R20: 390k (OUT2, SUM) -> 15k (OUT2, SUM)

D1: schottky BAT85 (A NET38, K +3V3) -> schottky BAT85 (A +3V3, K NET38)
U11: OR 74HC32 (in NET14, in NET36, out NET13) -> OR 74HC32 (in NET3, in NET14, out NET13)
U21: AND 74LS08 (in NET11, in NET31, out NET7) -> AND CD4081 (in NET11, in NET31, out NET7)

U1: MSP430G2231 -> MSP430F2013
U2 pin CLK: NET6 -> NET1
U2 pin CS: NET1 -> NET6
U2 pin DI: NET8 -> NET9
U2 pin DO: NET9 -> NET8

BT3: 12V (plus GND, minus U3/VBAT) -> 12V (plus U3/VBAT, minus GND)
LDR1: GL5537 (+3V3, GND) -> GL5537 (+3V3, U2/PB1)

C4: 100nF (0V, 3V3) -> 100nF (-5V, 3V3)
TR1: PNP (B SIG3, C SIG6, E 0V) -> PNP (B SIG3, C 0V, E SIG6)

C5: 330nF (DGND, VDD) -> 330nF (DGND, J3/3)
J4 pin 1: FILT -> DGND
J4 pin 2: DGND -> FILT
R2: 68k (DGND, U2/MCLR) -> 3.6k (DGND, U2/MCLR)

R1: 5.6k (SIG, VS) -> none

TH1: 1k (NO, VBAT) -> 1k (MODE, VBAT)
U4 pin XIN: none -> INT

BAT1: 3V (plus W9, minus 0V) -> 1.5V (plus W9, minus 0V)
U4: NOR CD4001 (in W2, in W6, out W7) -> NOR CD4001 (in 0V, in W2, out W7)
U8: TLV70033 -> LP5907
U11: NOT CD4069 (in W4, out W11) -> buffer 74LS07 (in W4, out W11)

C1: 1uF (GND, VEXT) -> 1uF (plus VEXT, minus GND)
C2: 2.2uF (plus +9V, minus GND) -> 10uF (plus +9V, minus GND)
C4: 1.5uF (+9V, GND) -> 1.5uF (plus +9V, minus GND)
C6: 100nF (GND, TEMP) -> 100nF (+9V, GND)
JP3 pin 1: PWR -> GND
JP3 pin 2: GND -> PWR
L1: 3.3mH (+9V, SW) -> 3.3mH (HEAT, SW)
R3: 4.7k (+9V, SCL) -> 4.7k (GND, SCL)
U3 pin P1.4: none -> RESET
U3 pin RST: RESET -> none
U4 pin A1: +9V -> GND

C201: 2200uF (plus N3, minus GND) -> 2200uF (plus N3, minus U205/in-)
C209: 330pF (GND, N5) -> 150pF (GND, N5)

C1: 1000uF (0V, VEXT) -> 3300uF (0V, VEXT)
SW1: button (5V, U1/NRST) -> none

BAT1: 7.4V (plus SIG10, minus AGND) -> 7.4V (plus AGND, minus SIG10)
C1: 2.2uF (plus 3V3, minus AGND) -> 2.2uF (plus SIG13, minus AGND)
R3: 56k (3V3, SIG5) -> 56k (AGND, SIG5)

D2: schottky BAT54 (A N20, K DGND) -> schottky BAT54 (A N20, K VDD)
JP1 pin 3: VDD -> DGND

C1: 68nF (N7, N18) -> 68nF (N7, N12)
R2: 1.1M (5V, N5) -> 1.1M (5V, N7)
------------------------------------------------------------------------
• _TASK ITEM_:
The data above should be copied exactly, with no line omitted.

• _RESULT OF THIS TASK_:
R20: 390k (OUT2, SUM) -> 15k (OUT2, SUM)

D1: schottky BAT85 (A NET38, K +3V3) -> schottky BAT85 (A +3V3, K NET38)
U11: OR 74HC32 (in NET14, in NET36, out NET13) -> OR 74HC32 (in NET3, in NET14, out NET13)
U21: AND 74LS08 (in NET11, in NET31, out NET7) -> AND CD4081 (in NET11, in NET31, out NET7)

U1: MSP430G2231 -> MSP430F2013
U2 pin CLK: NET6 -> NET1
U2 pin CS: NET1 -> NET6
U2 pin DI: NET8 -> NET9
U2 pin DO: NET9 -> NET8

BT3: 12V (plus GND, minus U3/VBAT) -> 12V (plus U3/VBAT, minus GND)
LDR1: GL5537 (+3V3, GND) -> GL5537 (+3V3, U2/PB1)

C4: 100nF (0V, 3V3) -> 100nF (-5V, 3V3)
TR1: PNP (B SIG3, C SIG6, E 0V) -> PNP (B SIG3, C 0V, E SIG6)

C5: 330nF (DGND, VDD) -> 330nF (DGND, J3/3)
J4 pin 1: FILT -> DGND
J4 pin 2: DGND -> FILT
R2: 68k (DGND, U2/MCLR) -> 3.6k (DGND, U2/MCLR)

R1: 5.6k (SIG, VS) -> none

TH1: 1k (NO, VBAT) -> 1k (MODE, VBAT)
U4 pin XIN: none -> INT

BAT1: 3V (plus W9, minus 0V) -> 1.5V (plus W9, minus 0V)
U4: NOR CD4001 (in W2, in W6, out W7) -> NOR CD4001 (in 0V, in W2, out W7)
U8: TLV70033 -> LP5907
U11: NOT CD4069 (in W4, out W11) -> buffer 74LS07 (in W4, out W11)

C1: 1uF (GND, VEXT) -> 1uF (plus VEXT, minus GND)
C2: 2.2uF (plus +9V, minus GND) -> 10uF (plus +9V, minus GND)
C4: 1.5uF (+9V, GND) -> 1.5uF (plus +9V, minus GND)
C6: 100nF (GND, TEMP) -> 100nF (+9V, GND)
JP3 pin 1: PWR -> GND
JP3 pin 2: GND -> PWR
L1: 3.3mH (+9V, SW) -> 3.3mH (HEAT, SW)
R3: 4.7k (+9V, SCL) -> 4.7k (GND, SCL)
U3 pin P1.4: none -> RESET
U3 pin RST: RESET -> none
U4 pin A1: +9V -> GND

C201: 2200uF (plus N3, minus GND) -> 2200uF (plus N3, minus U205/in-)
C209: 330pF (GND, N5) -> 150pF (GND, N5)

C1: 1000uF (0V, VEXT) -> 3300uF (0V, VEXT)
SW1: button (5V, U1/NRST) -> none

BAT1: 7.4V (plus SIG10, minus AGND) -> 7.4V (plus AGND, minus SIG10)
C1: 2.2uF (plus 3V3, minus AGND) -> 2.2uF (plus SIG13, minus AGND)
R3: 56k (3V3, SIG5) -> 56k (AGND, SIG5)

D2: schottky BAT54 (A N20, K DGND) -> schottky BAT54 (A N20, K VDD)
JP1 pin 3: VDD -> DGND

C1: 68nF (N7, N18) -> 68nF (N7, N12)
R2: 1.1M (5V, N5) -> 1.1M (5V, N7)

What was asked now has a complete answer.